### PROBLEM REQUIREMENTS:
When you reach the line in the listing below that contains "green truck: 3 -> 4", begin returning lines exactly as written, and stop after the line that contains "white brush: 2 -> 1". Return no other lines.

:: INPUT FOR THIS TASK ::

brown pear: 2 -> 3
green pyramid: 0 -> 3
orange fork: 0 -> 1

:::
:: INPUT FOR THIS TASK ::

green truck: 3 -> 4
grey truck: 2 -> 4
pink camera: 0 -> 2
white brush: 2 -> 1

:::

### SOLUTION:
green truck: 3 -> 4
grey truck: 2 -> 4
pink camera: 0 -> 2
white brush: 2 -> 1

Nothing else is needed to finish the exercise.